Only lines with the string "rocket" should be returned from the data below.

(Spatial reasoning data)
::::::::::
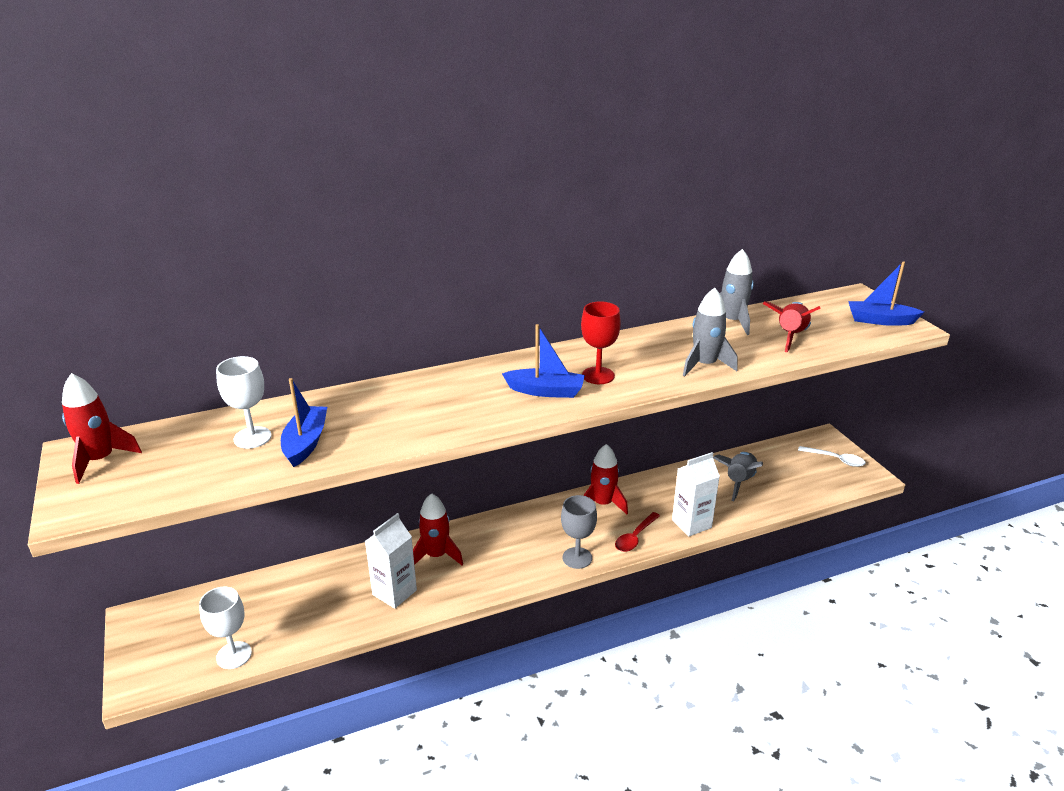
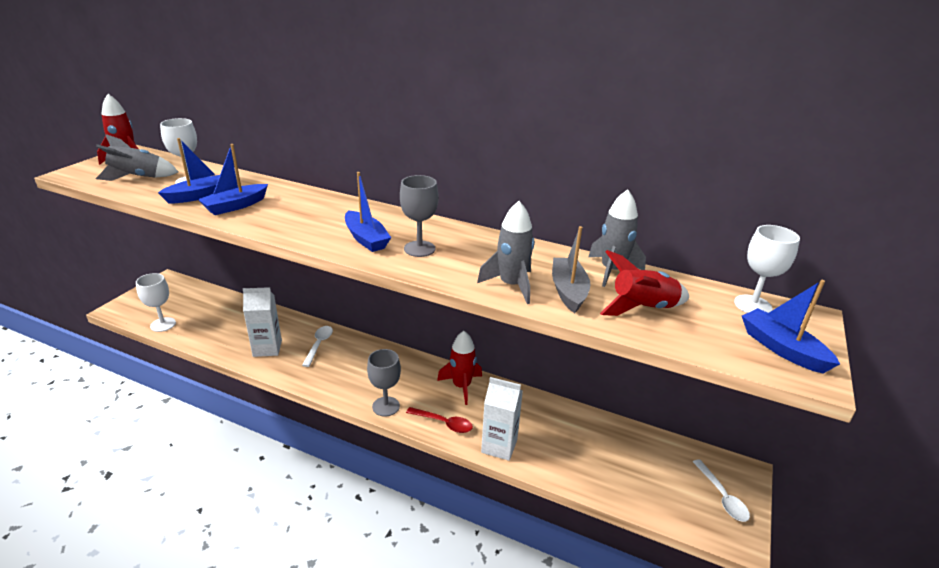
camera: 45 degrees right, 0 degrees up
(369, 430) = (235, 206): none -> blue boat
(436, 555) = (319, 345): red rocket -> white spoon
(598, 375) = (419, 249): red goblet -> grey goblet
(635, 537) = (444, 423): red spoon -> red spoon turned 150 degrees counterclockwise
(739, 349) = (568, 291): none -> grey boat
(739, 481) = (592, 446): grey rocket -> grey rocket (137, 177)
(828, 303) = (752, 305): none -> white goblet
::::::::::
* RESULT OF THE TASK
(436, 555) = (319, 345): red rocket -> white spoon
(739, 481) = (592, 446): grey rocket -> grey rocket (137, 177)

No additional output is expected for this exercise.